- _Available data_
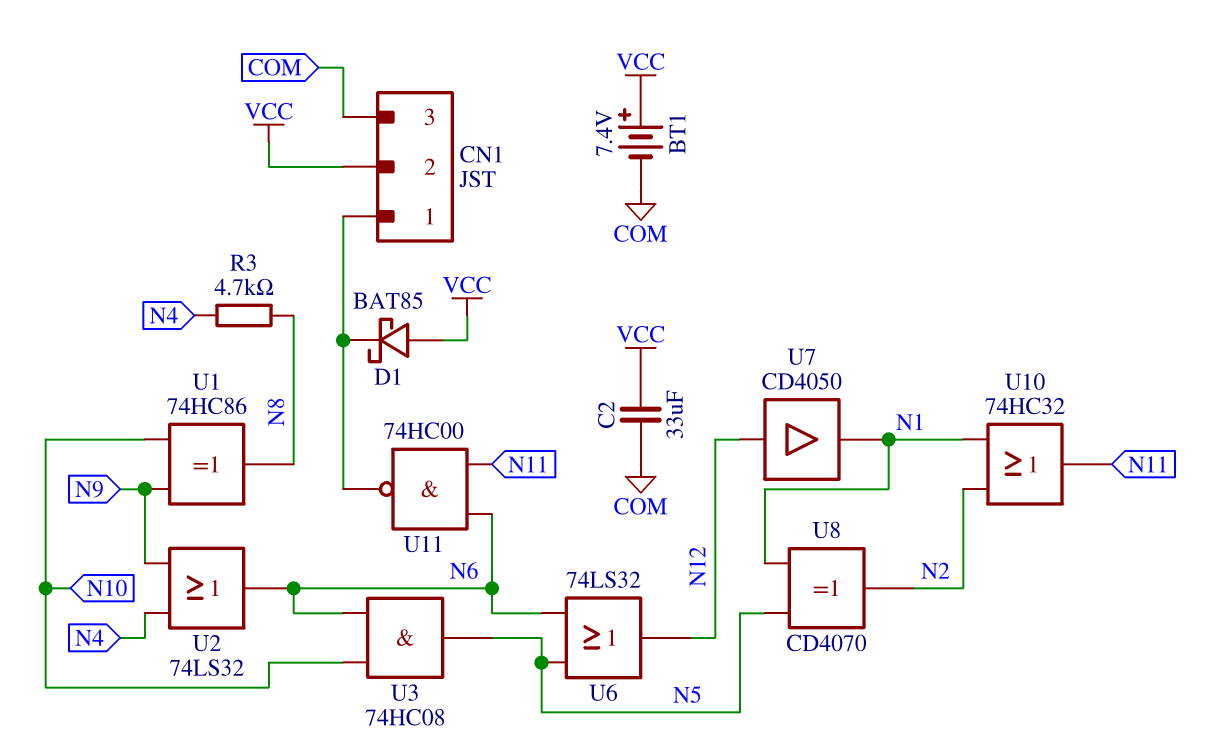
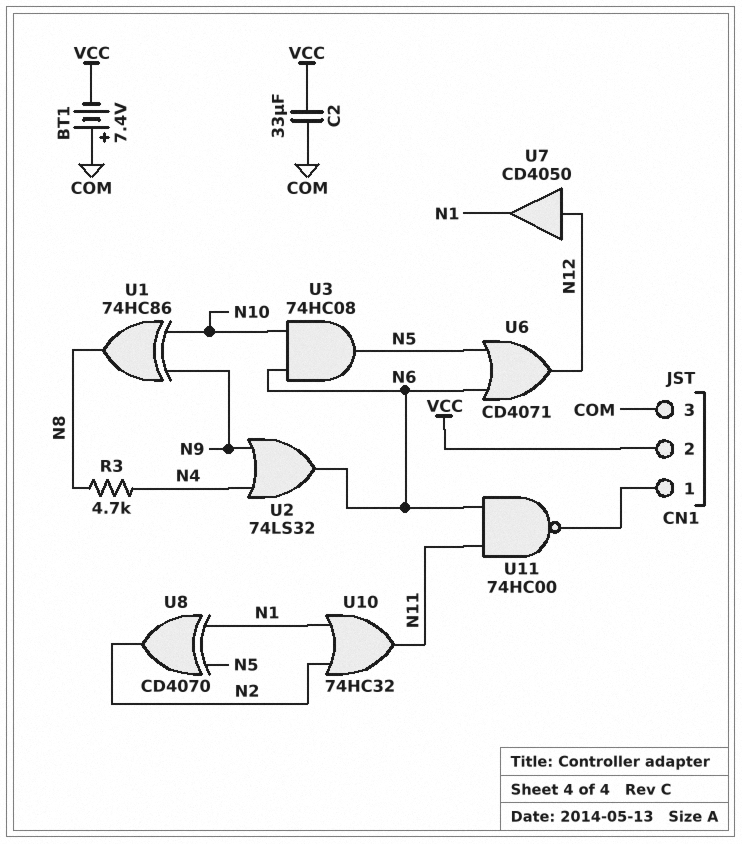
BT1: 7.4V (plus VCC, minus COM) -> 7.4V (plus COM, minus VCC)
D1: schottky BAT85 (A VCC, K CN1/1) -> none
U6: OR 74LS32 (in N5, in N6, out N12) -> OR CD4071 (in N5, in N6, out N12)

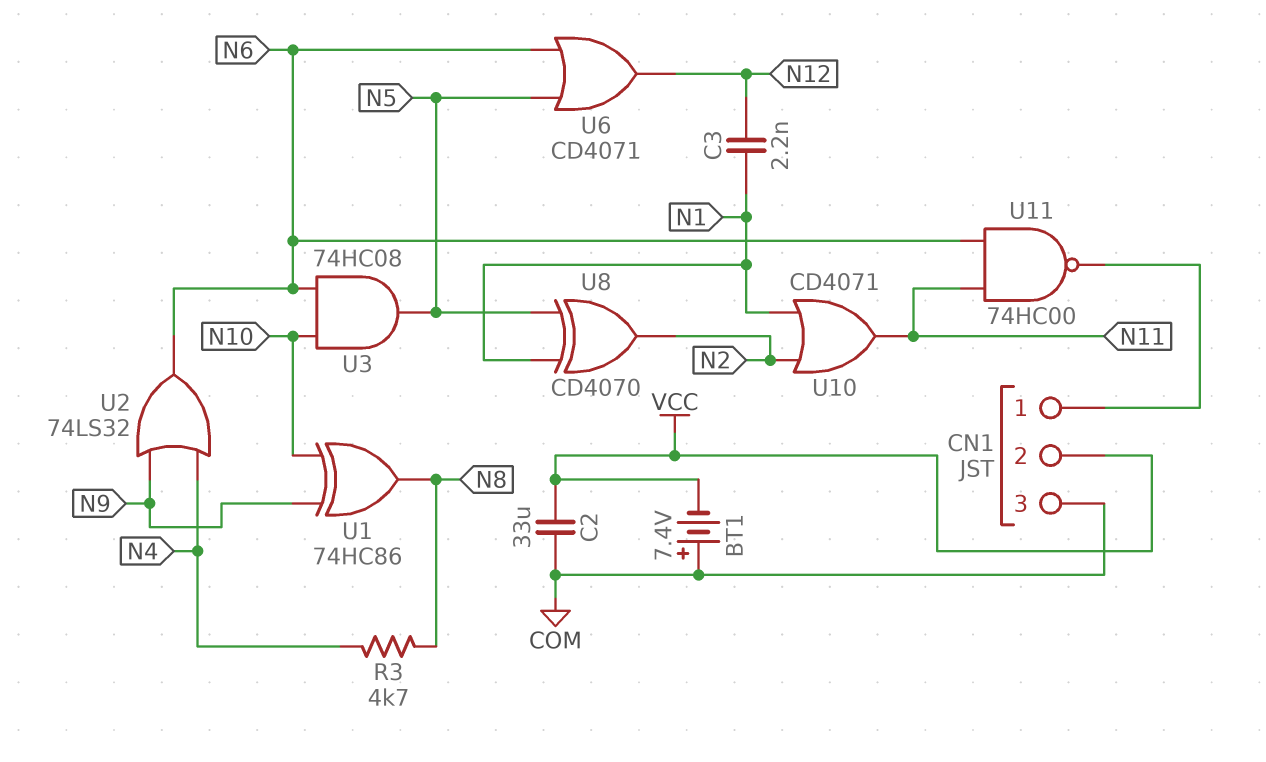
C3: none -> 2.2nF (N1, N12)
U7: buffer CD4050 (in N12, out N1) -> none
U10: OR 74HC32 (in N1, in N2, out N11) -> OR CD4071 (in N1, in N2, out N11)

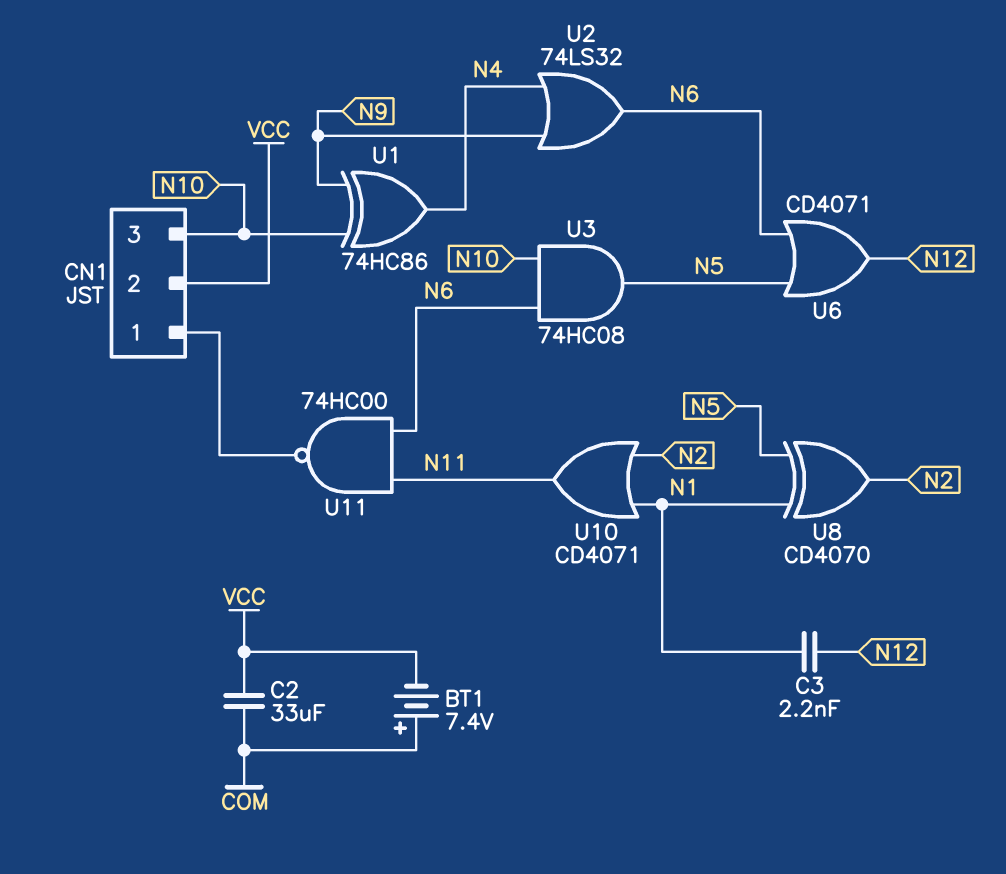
CN1 pin 3: COM -> N10
R3: 4.7k (N4, N8) -> none
U1: XOR 74HC86 (in N9, in N10, out N8) -> XOR 74HC86 (in N9, in N10, out N4)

- _Description of the task_
Search the preceding listing for the word "none" and pull out every line that holds it.

- _Your solution_
D1: schottky BAT85 (A VCC, K CN1/1) -> none
C3: none -> 2.2nF (N1, N12)
U7: buffer CD4050 (in N12, out N1) -> none
R3: 4.7k (N4, N8) -> none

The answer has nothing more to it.